▶ _WHAT THE EXERCISE ASKS_: Please give back every entry in full, word for word, but none of the pictures.

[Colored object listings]
^^^^^^^^^^^^^^^^

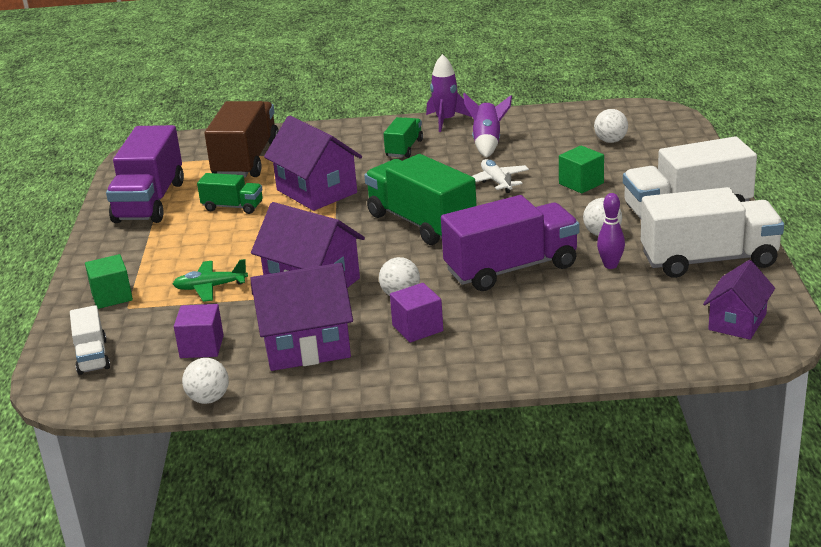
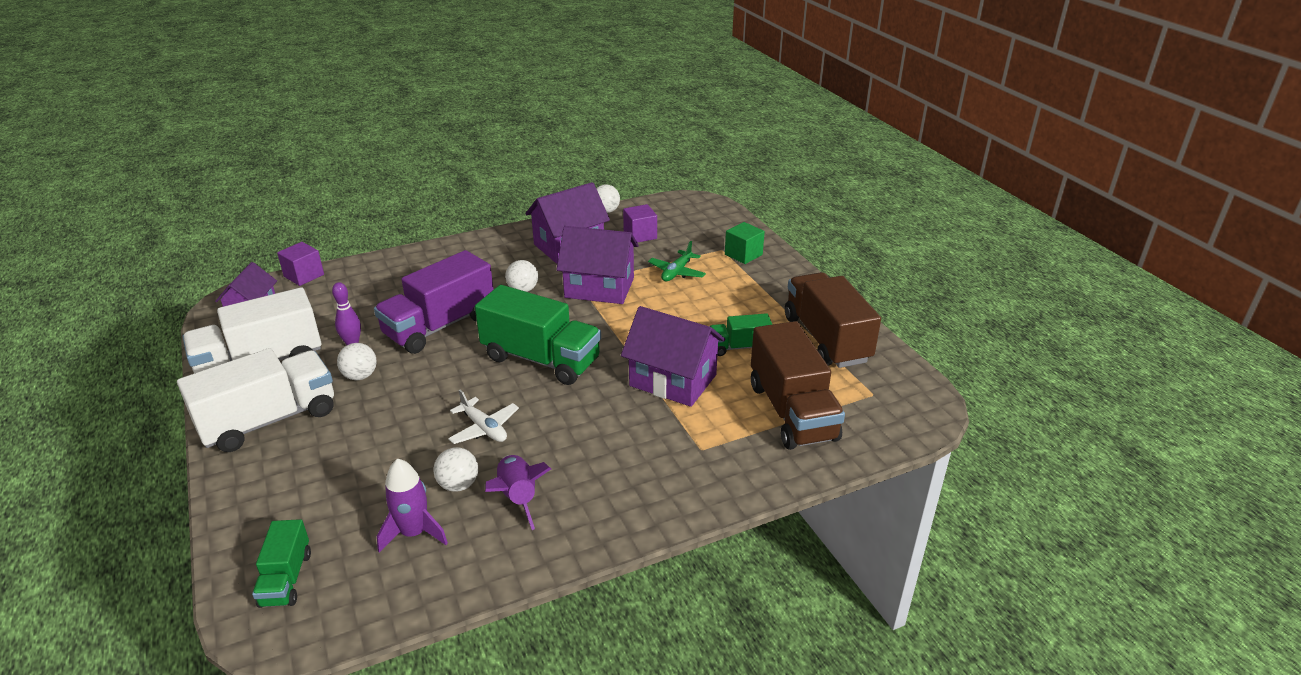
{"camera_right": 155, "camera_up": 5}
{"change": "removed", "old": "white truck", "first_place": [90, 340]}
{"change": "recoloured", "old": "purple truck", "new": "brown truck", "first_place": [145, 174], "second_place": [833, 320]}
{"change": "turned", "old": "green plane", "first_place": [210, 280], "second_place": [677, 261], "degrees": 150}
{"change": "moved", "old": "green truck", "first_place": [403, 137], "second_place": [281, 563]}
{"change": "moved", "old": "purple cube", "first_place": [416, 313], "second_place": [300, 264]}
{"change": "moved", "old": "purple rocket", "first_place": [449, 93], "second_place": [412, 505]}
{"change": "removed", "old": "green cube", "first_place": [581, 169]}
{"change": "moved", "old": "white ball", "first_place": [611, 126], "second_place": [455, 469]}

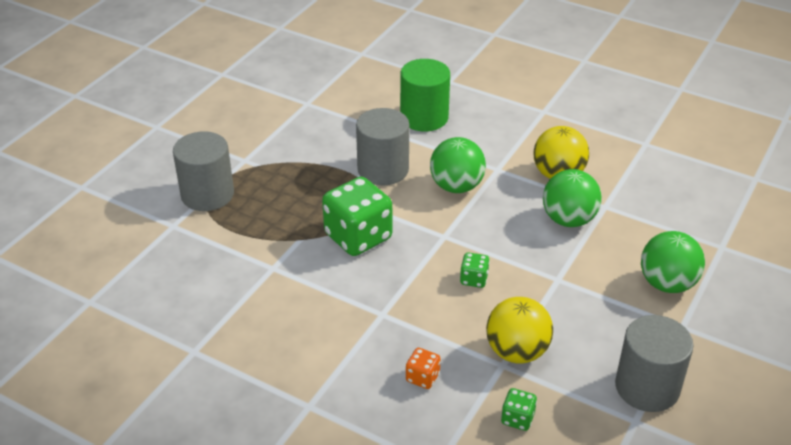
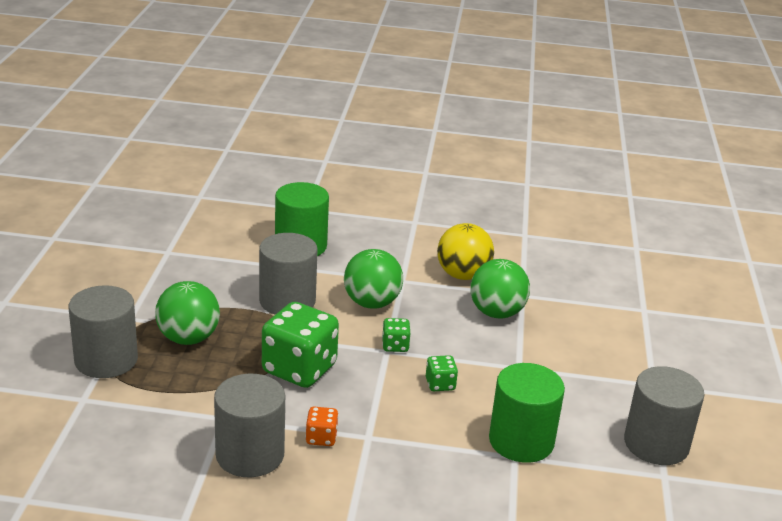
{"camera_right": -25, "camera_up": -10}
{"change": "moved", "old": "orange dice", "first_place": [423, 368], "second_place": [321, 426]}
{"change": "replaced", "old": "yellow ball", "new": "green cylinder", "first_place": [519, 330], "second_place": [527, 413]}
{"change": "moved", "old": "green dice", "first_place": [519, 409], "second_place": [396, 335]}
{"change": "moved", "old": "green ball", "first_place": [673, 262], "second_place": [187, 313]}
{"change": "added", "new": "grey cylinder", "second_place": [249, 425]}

^^^^^^^^^^^^^^^^

▶ _RESULT OF THIS TASK_:
{"camera_right": 155, "camera_up": 5}
{"change": "removed", "old": "white truck", "first_place": [90, 340]}
{"change": "recoloured", "old": "purple truck", "new": "brown truck", "first_place": [145, 174], "second_place": [833, 320]}
{"change": "turned", "old": "green plane", "first_place": [210, 280], "second_place": [677, 261], "degrees": 150}
{"change": "moved", "old": "green truck", "first_place": [403, 137], "second_place": [281, 563]}
{"change": "moved", "old": "purple cube", "first_place": [416, 313], "second_place": [300, 264]}
{"change": "moved", "old": "purple rocket", "first_place": [449, 93], "second_place": [412, 505]}
{"change": "removed", "old": "green cube", "first_place": [581, 169]}
{"change": "moved", "old": "white ball", "first_place": [611, 126], "second_place": [455, 469]}

{"camera_right": -25, "camera_up": -10}
{"change": "moved", "old": "orange dice", "first_place": [423, 368], "second_place": [321, 426]}
{"change": "replaced", "old": "yellow ball", "new": "green cylinder", "first_place": [519, 330], "second_place": [527, 413]}
{"change": "moved", "old": "green dice", "first_place": [519, 409], "second_place": [396, 335]}
{"change": "moved", "old": "green ball", "first_place": [673, 262], "second_place": [187, 313]}
{"change": "added", "new": "grey cylinder", "second_place": [249, 425]}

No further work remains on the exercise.